**DIRECTIONS FOR THIS TASK**
When checking the entries below, count every line with the word "degrees", then give only that number.

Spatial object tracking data
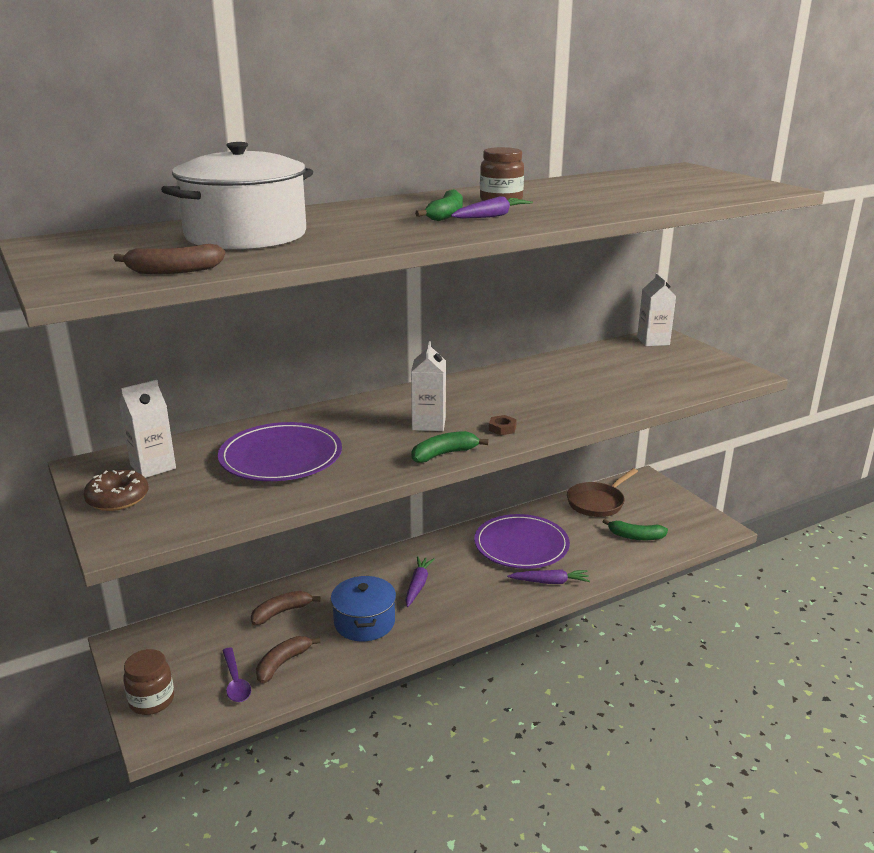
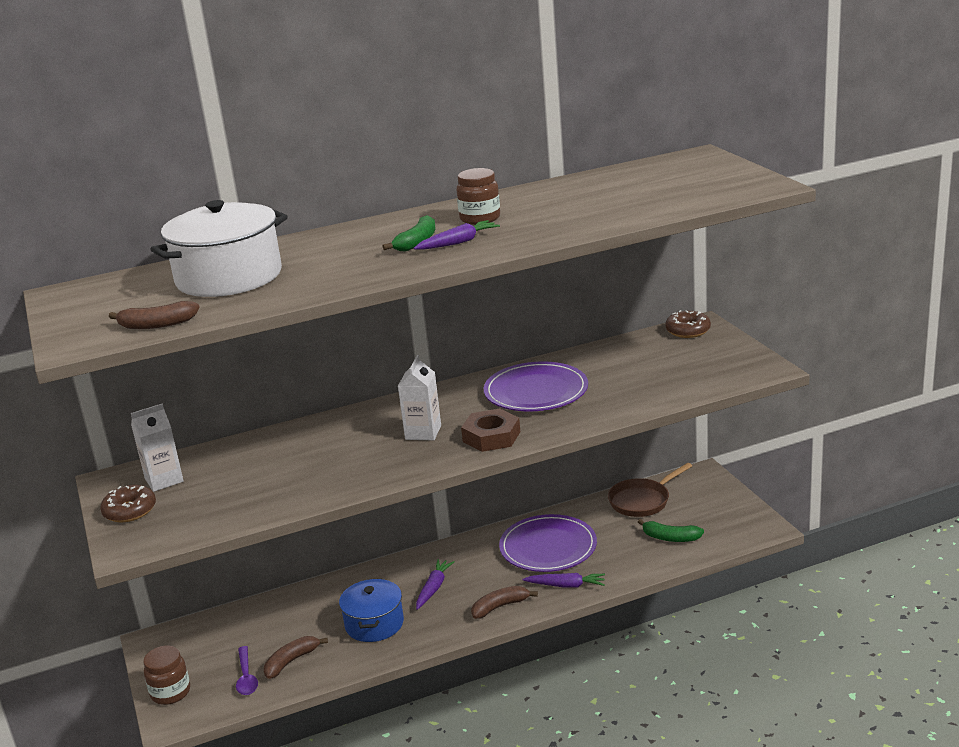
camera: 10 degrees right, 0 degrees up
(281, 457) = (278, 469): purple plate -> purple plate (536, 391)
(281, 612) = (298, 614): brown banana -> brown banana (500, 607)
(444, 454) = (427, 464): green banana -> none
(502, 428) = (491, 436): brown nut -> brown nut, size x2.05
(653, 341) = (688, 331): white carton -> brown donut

* * *

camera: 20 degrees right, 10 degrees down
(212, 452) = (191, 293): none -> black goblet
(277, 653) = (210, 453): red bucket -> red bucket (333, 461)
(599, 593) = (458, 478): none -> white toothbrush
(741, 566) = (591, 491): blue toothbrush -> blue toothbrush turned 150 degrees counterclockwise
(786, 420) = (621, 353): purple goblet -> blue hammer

**RESULT BELOW**
3